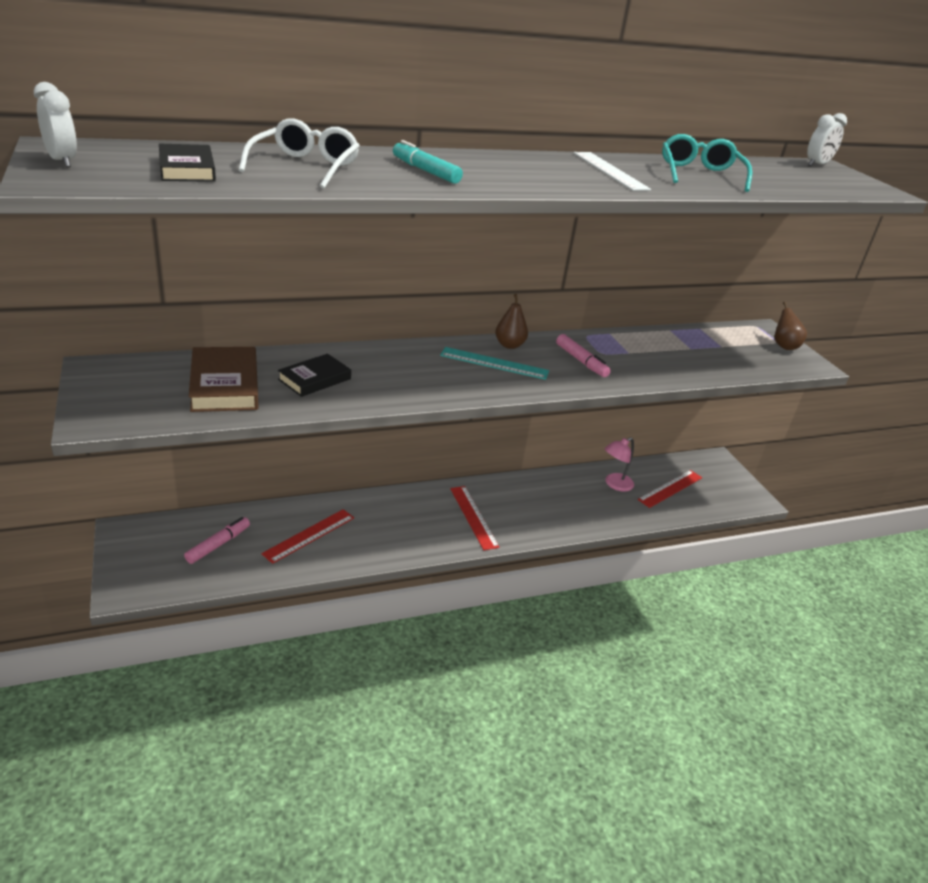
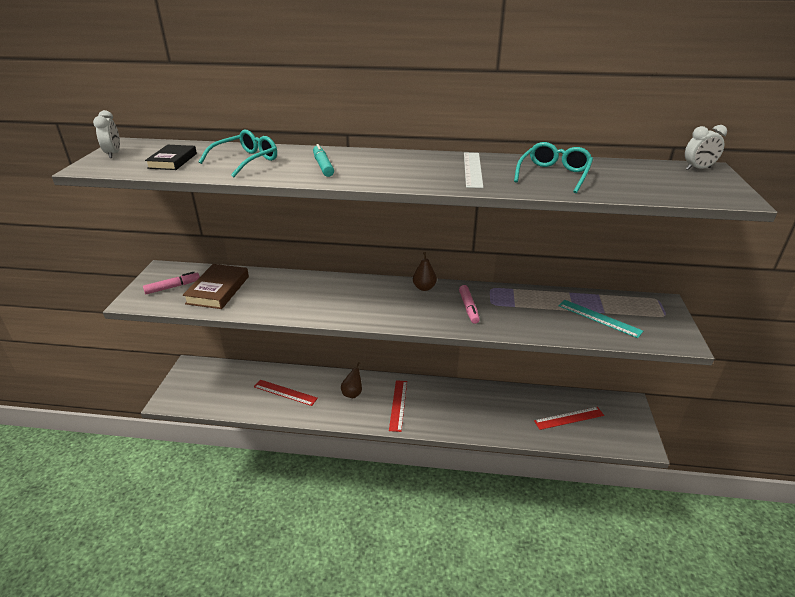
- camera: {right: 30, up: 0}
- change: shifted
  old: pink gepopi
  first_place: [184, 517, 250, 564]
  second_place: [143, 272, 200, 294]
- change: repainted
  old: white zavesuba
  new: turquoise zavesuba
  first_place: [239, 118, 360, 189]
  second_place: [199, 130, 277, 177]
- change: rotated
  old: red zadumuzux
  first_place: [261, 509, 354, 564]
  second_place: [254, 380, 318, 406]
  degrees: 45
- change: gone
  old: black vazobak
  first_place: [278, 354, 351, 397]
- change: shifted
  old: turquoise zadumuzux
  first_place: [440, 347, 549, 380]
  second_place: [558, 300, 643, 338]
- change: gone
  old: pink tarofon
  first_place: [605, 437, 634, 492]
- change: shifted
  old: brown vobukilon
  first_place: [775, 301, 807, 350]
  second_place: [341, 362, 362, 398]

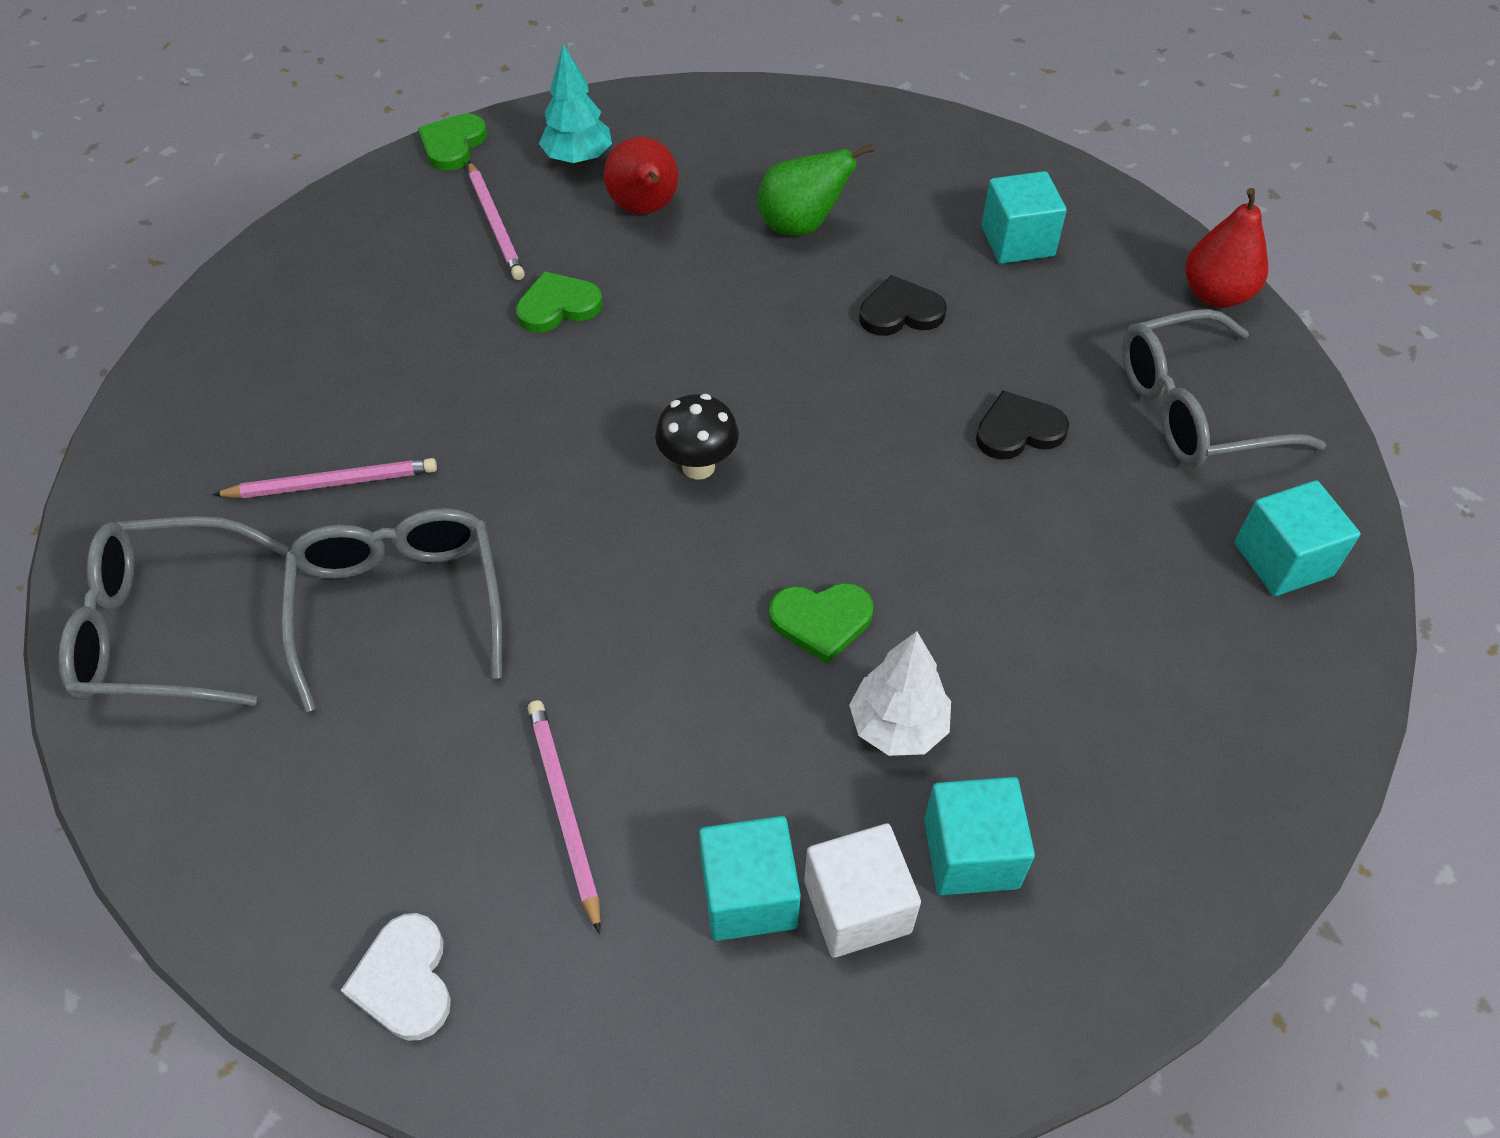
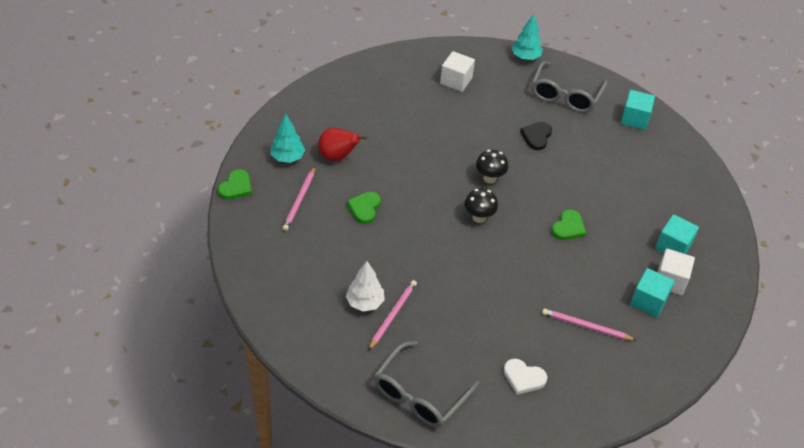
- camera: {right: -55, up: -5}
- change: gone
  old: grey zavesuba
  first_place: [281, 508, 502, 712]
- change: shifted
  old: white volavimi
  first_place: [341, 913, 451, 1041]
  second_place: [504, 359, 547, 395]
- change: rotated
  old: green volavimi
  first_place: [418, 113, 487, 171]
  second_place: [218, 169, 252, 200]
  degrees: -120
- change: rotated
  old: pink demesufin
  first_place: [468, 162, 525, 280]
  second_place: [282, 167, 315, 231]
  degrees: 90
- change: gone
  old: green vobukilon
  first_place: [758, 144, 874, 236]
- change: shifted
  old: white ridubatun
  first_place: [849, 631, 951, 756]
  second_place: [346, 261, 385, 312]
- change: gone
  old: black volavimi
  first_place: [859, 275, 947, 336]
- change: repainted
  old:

════════

Reproduce the whole listing above character for character; pictures do not belong in it.

Expected output:
- camera: {right: 30, up: 0}
- change: shifted
  old: pink gepopi
  first_place: [184, 517, 250, 564]
  second_place: [143, 272, 200, 294]
- change: repainted
  old: white zavesuba
  new: turquoise zavesuba
  first_place: [239, 118, 360, 189]
  second_place: [199, 130, 277, 177]
- change: rotated
  old: red zadumuzux
  first_place: [261, 509, 354, 564]
  second_place: [254, 380, 318, 406]
  degrees: 45
- change: gone
  old: black vazobak
  first_place: [278, 354, 351, 397]
- change: shifted
  old: turquoise zadumuzux
  first_place: [440, 347, 549, 380]
  second_place: [558, 300, 643, 338]
- change: gone
  old: pink tarofon
  first_place: [605, 437, 634, 492]
- change: shifted
  old: brown vobukilon
  first_place: [775, 301, 807, 350]
  second_place: [341, 362, 362, 398]

- camera: {right: -55, up: -5}
- change: gone
  old: grey zavesuba
  first_place: [281, 508, 502, 712]
- change: shifted
  old: white volavimi
  first_place: [341, 913, 451, 1041]
  second_place: [504, 359, 547, 395]
- change: rotated
  old: green volavimi
  first_place: [418, 113, 487, 171]
  second_place: [218, 169, 252, 200]
  degrees: -120
- change: rotated
  old: pink demesufin
  first_place: [468, 162, 525, 280]
  second_place: [282, 167, 315, 231]
  degrees: 90
- change: gone
  old: green vobukilon
  first_place: [758, 144, 874, 236]
- change: shifted
  old: white ridubatun
  first_place: [849, 631, 951, 756]
  second_place: [346, 261, 385, 312]
- change: gone
  old: black volavimi
  first_place: [859, 275, 947, 336]
- change: repainted
  old:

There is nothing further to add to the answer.